*** Dataset content Section Begins ***

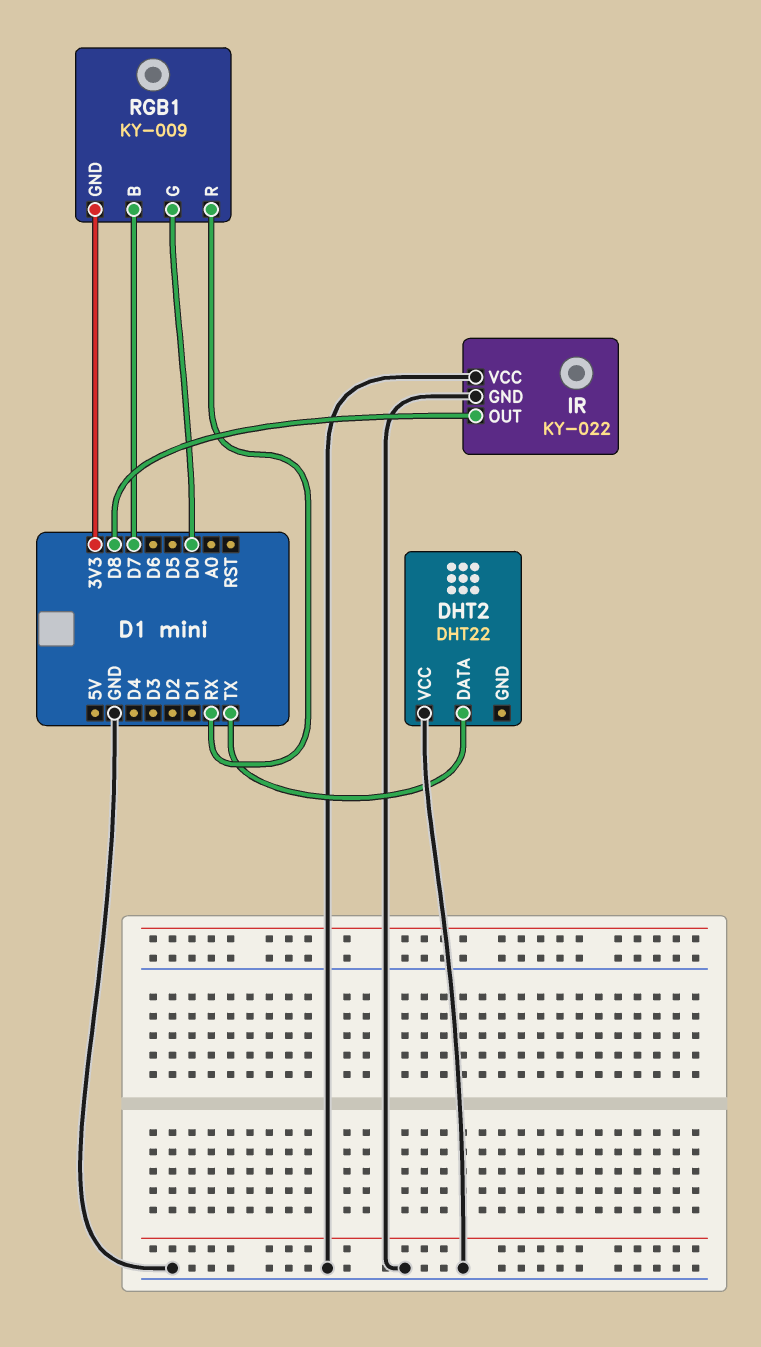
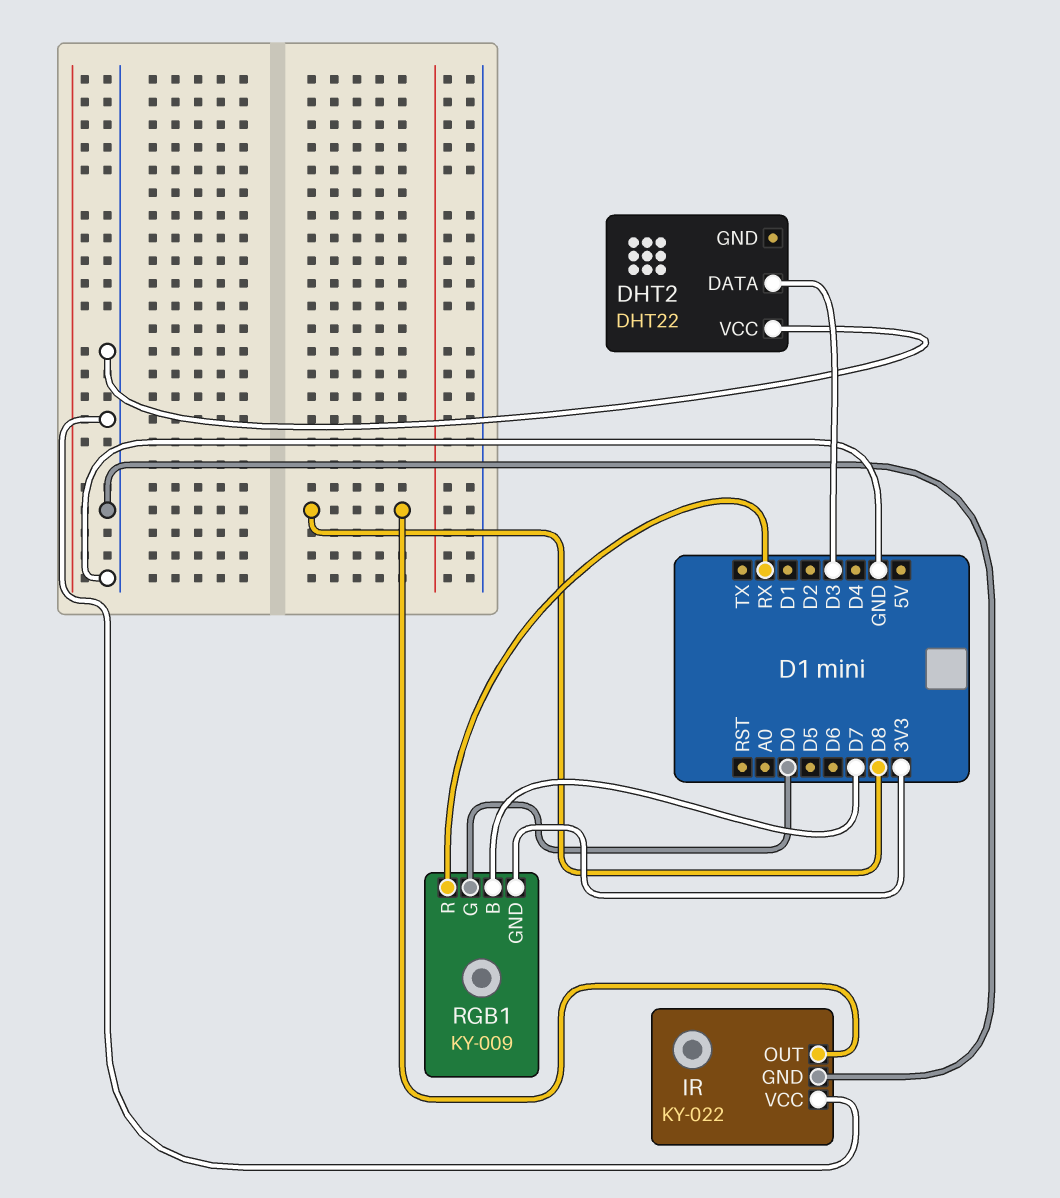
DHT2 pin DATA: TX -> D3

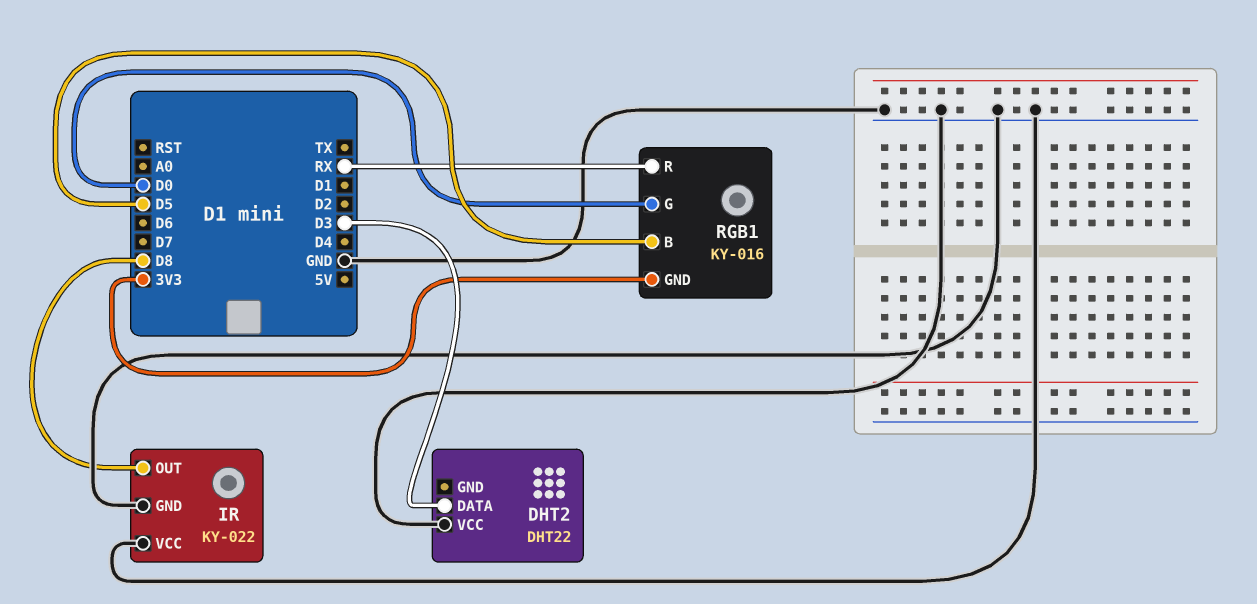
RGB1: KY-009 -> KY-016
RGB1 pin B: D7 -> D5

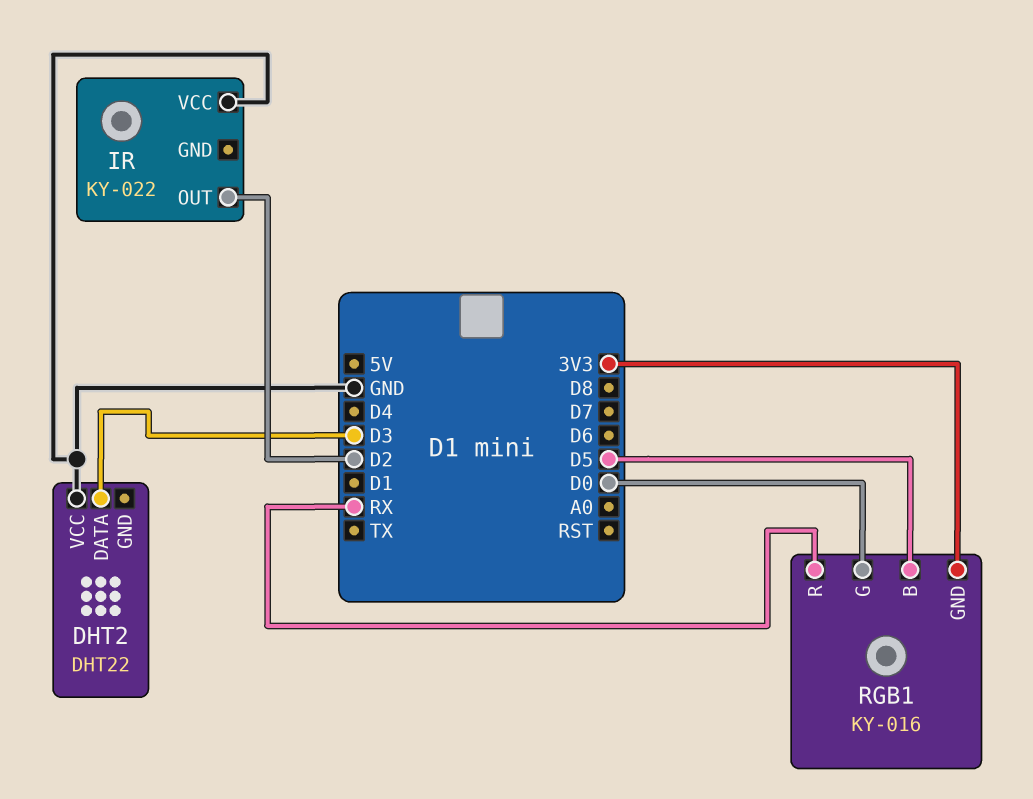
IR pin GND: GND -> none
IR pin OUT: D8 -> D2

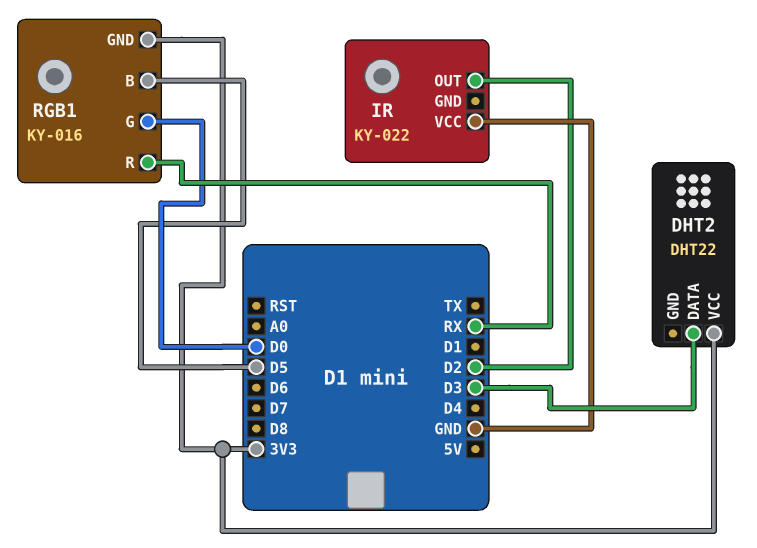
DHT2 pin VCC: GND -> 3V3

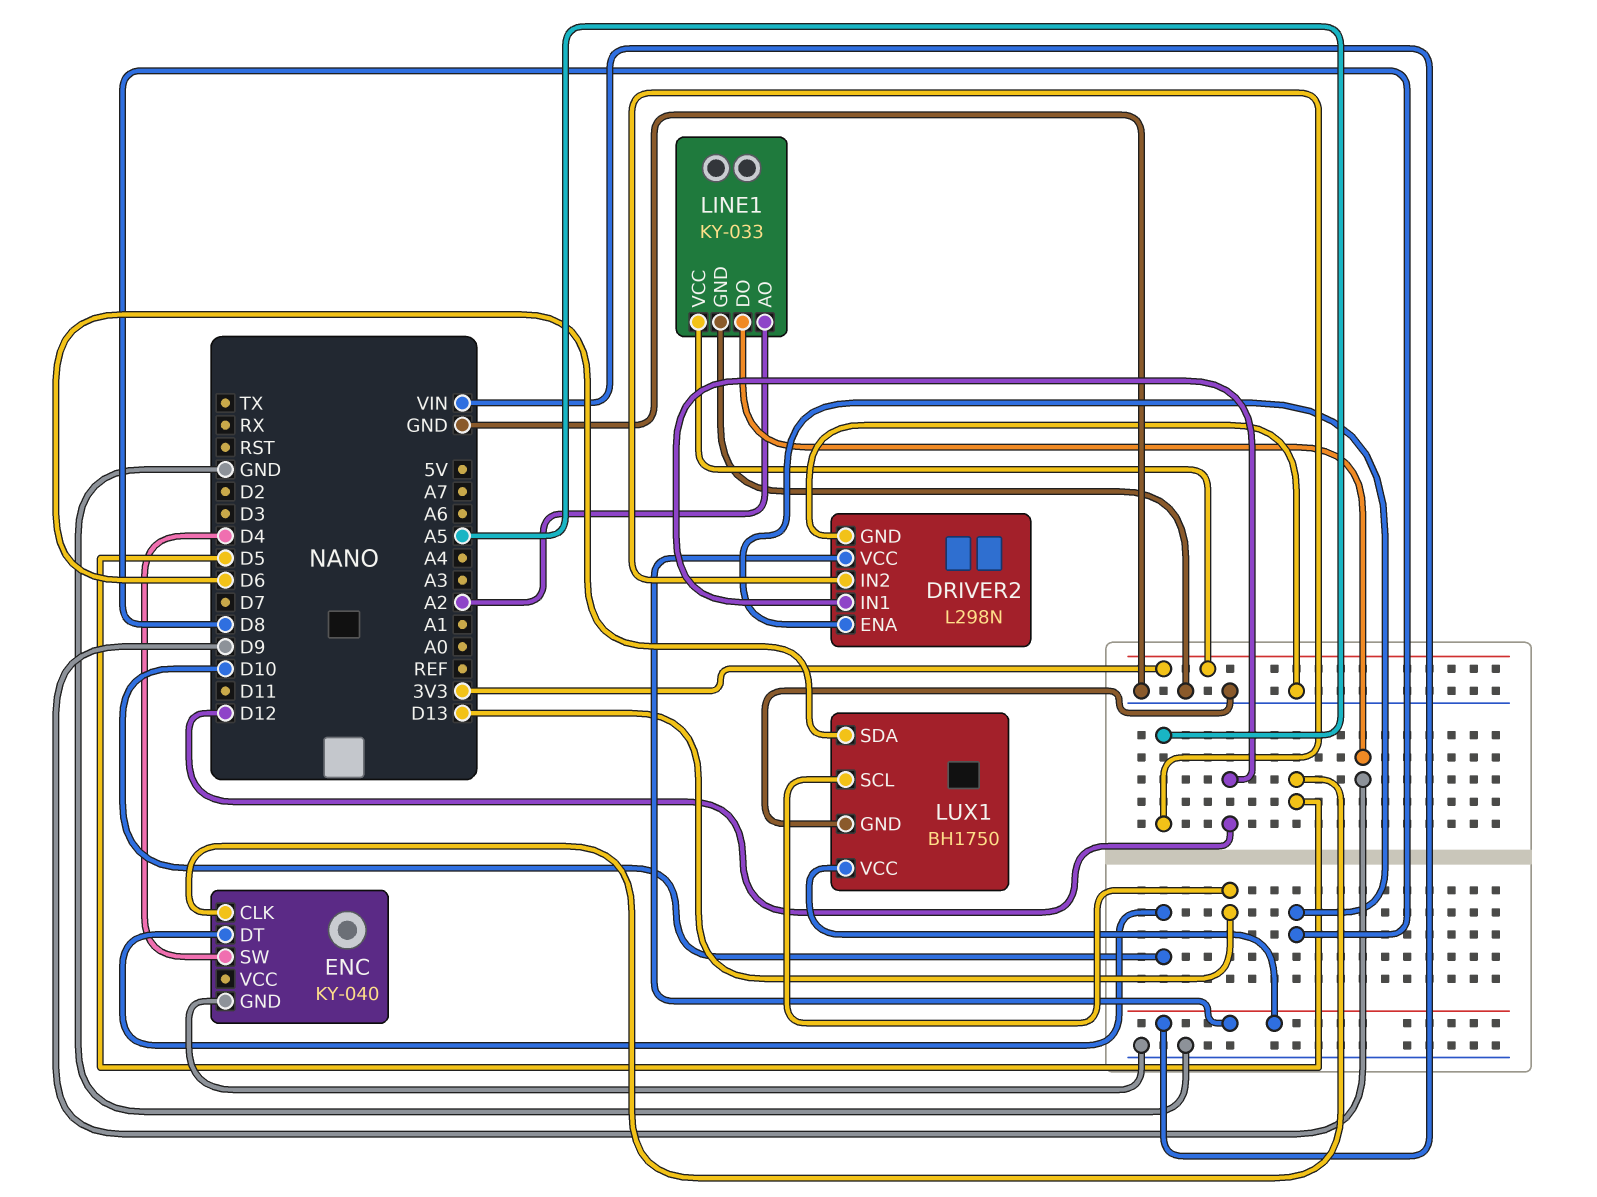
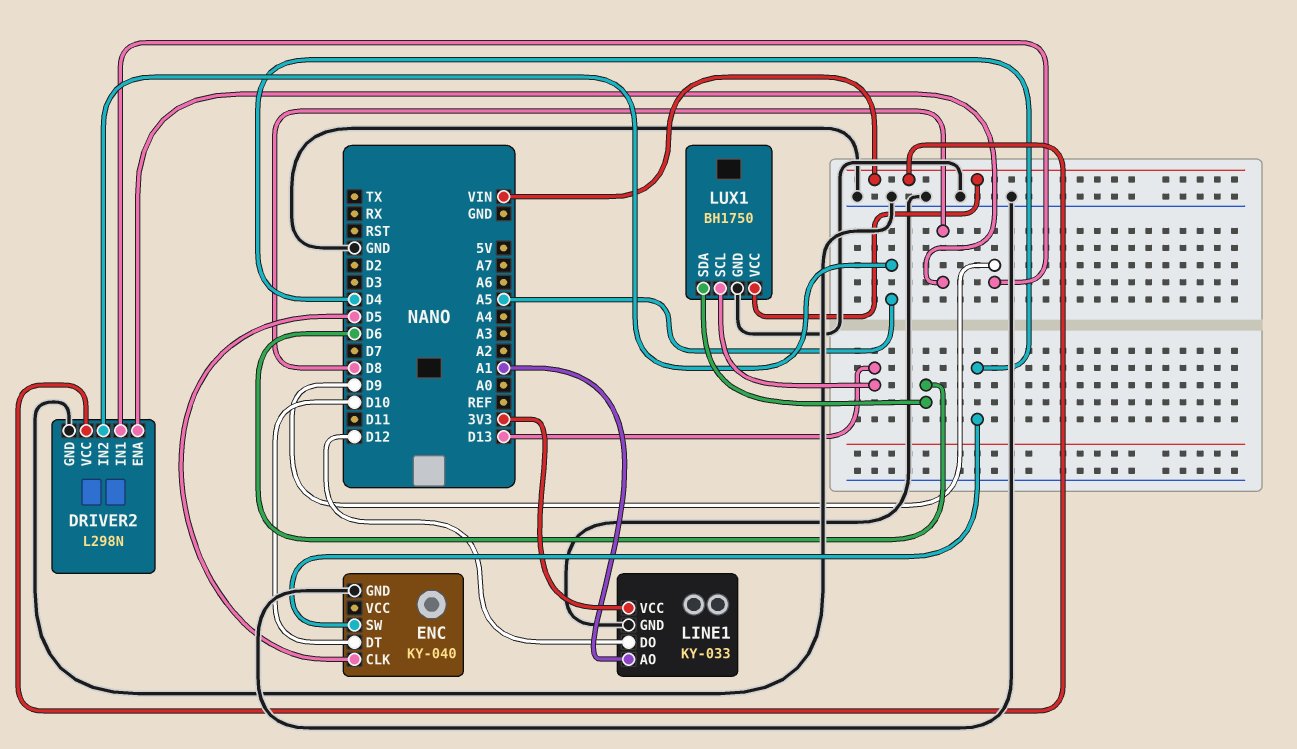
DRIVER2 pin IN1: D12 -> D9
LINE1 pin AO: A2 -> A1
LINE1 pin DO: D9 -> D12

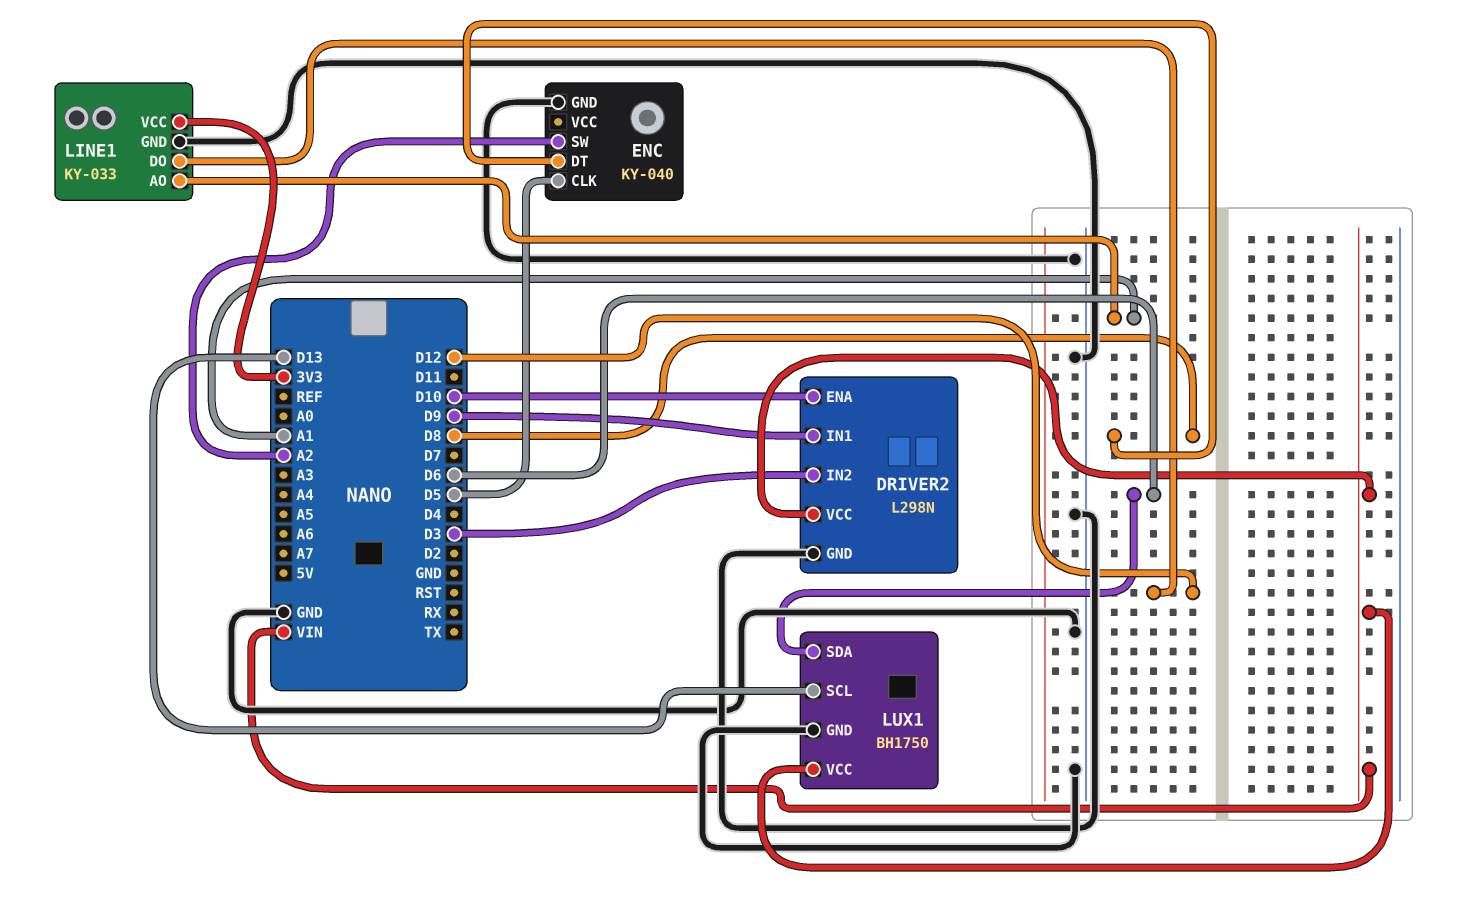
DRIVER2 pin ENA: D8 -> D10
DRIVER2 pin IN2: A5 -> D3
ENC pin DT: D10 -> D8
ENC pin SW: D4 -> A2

*** Dataset content Section Ends ***

## Task directions
A faithful copy is needed: reproduce all of the data above, leaving the pictures out.

## Response to the exercise
DHT2 pin DATA: TX -> D3

RGB1: KY-009 -> KY-016
RGB1 pin B: D7 -> D5

IR pin GND: GND -> none
IR pin OUT: D8 -> D2

DHT2 pin VCC: GND -> 3V3

DRIVER2 pin IN1: D12 -> D9
LINE1 pin AO: A2 -> A1
LINE1 pin DO: D9 -> D12

DRIVER2 pin ENA: D8 -> D10
DRIVER2 pin IN2: A5 -> D3
ENC pin DT: D10 -> D8
ENC pin SW: D4 -> A2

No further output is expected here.